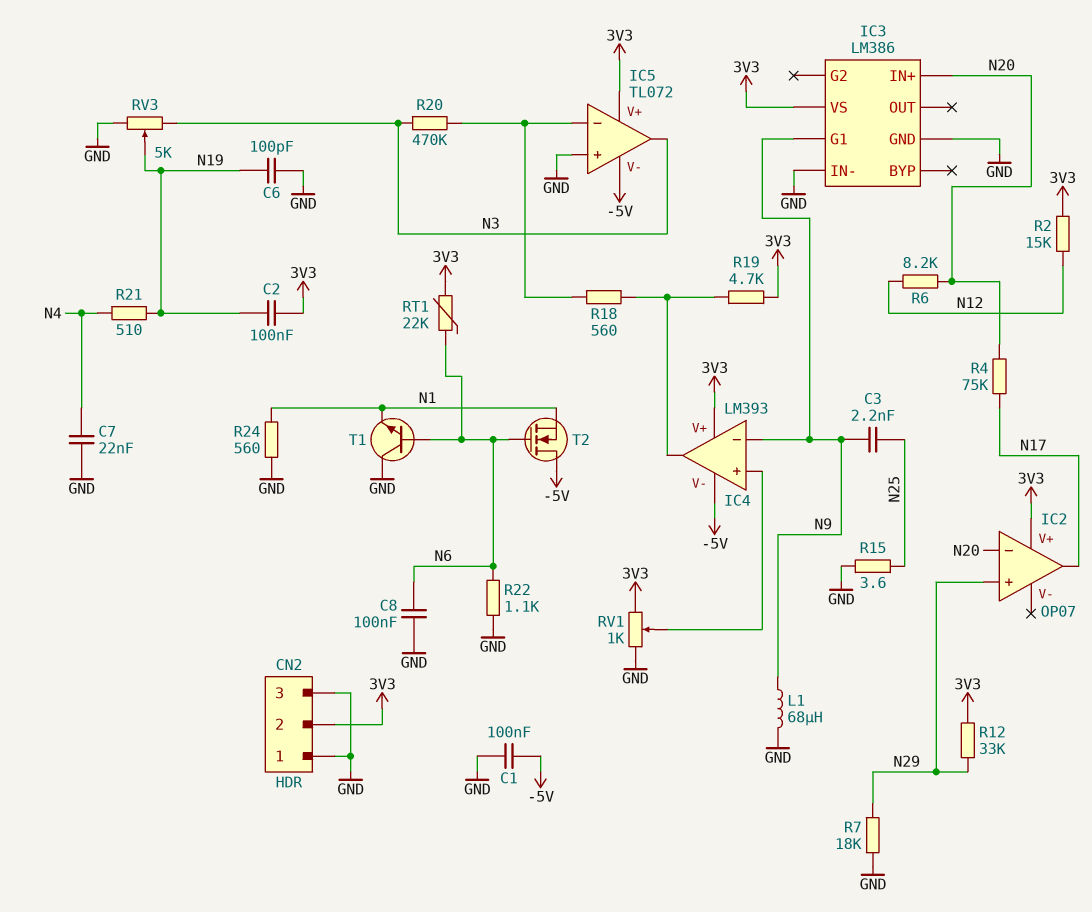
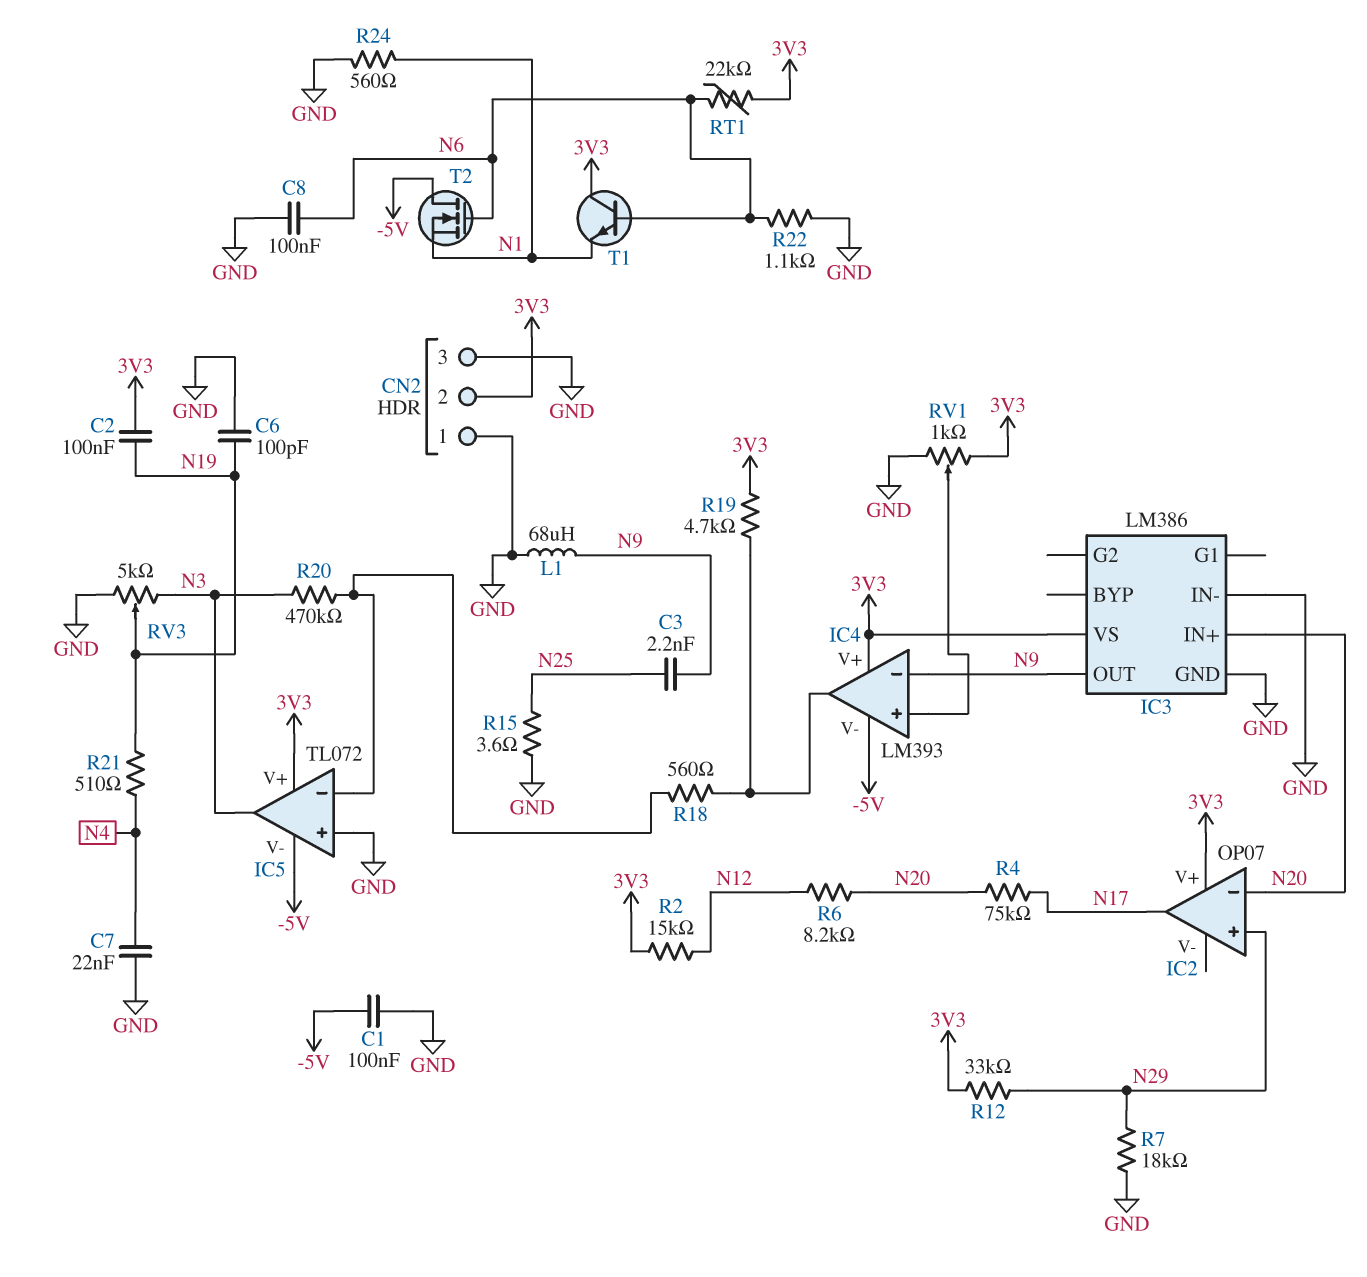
IC3 pin G1: N9 -> none
IC3 pin OUT: none -> N9
T1: NPN (B N6, C GND, E N1) -> NPN (B N6, C 3V3, E N1)

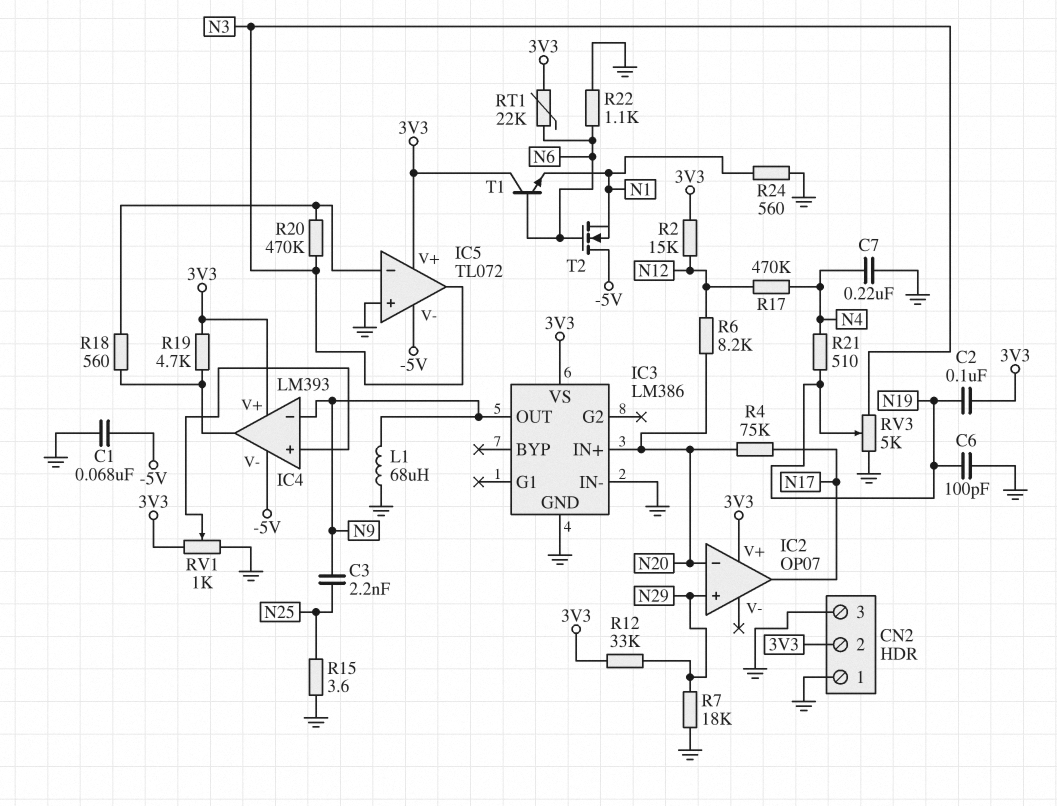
C1: 100nF (-5V, GND) -> 68nF (-5V, GND)
C7: 22nF (GND, N4) -> 220nF (GND, N4)
C8: 100nF (GND, N6) -> none
R17: none -> 470k (N4, N12)

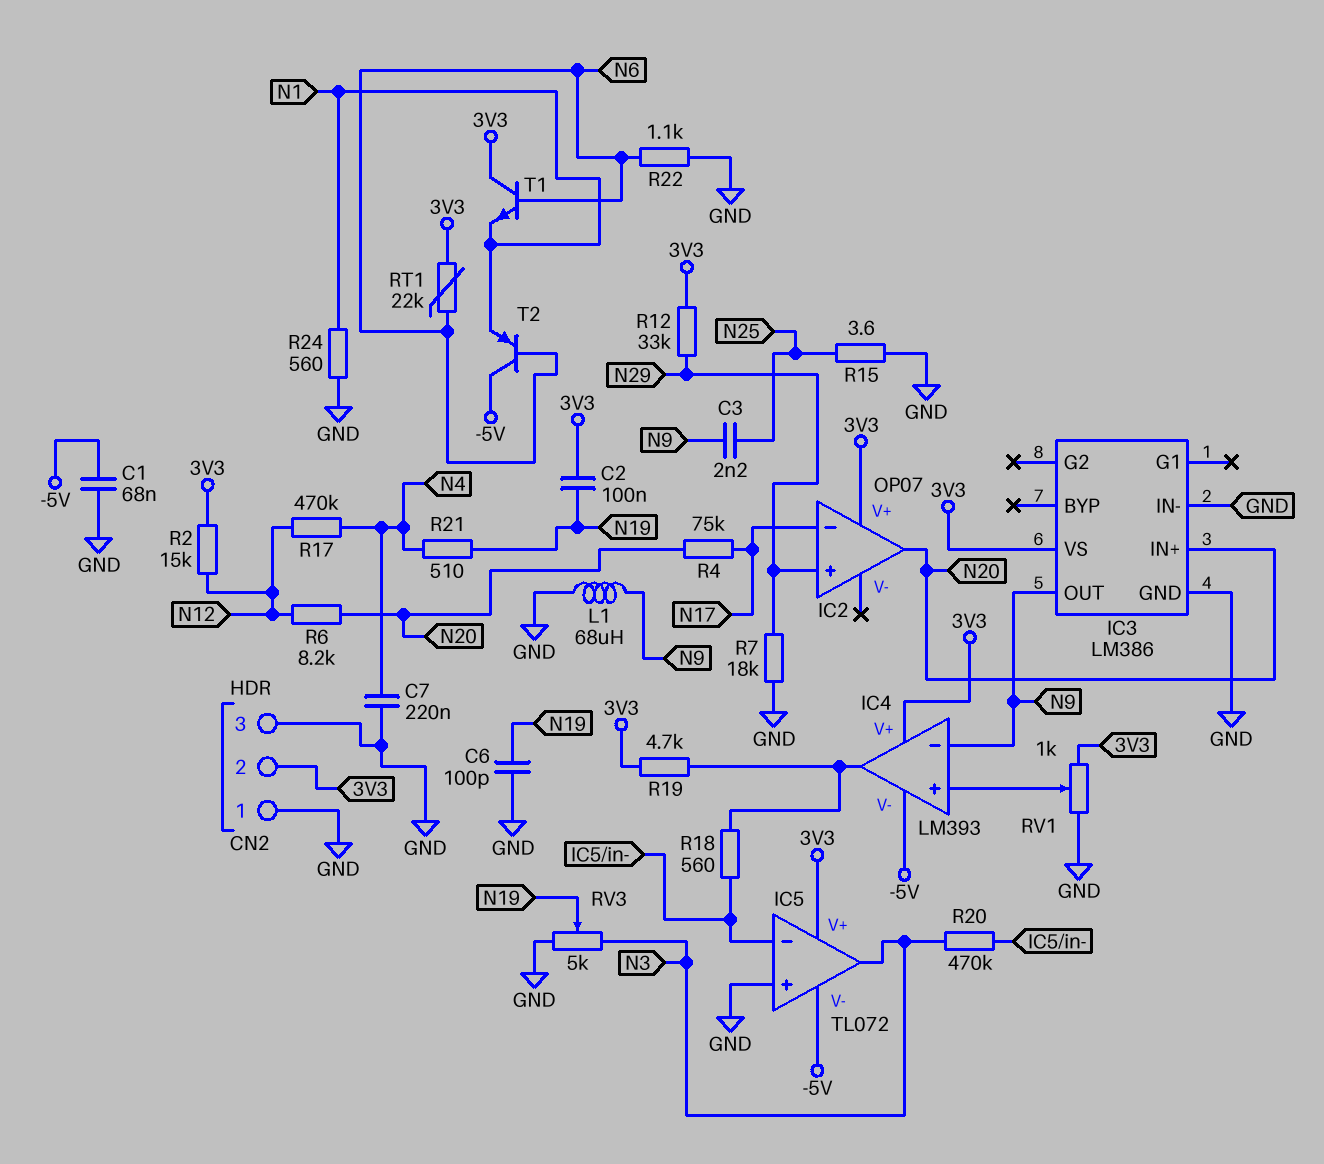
IC2 pin in-: N20 -> N17
IC2 pin out: N17 -> N20
T2: NMOS (G N6, D -5V, S N1) -> PNP (B N6, C -5V, E N1)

> **What the task requires**: Only lines belong in the copy: transcribe those from the start of the data through the line that contains "IC2 pin out: N17 -> N20", and skip the pictures.

> **Written solution**:
IC3 pin G1: N9 -> none
IC3 pin OUT: none -> N9
T1: NPN (B N6, C GND, E N1) -> NPN (B N6, C 3V3, E N1)

C1: 100nF (-5V, GND) -> 68nF (-5V, GND)
C7: 22nF (GND, N4) -> 220nF (GND, N4)
C8: 100nF (GND, N6) -> none
R17: none -> 470k (N4, N12)

IC2 pin in-: N20 -> N17
IC2 pin out: N17 -> N20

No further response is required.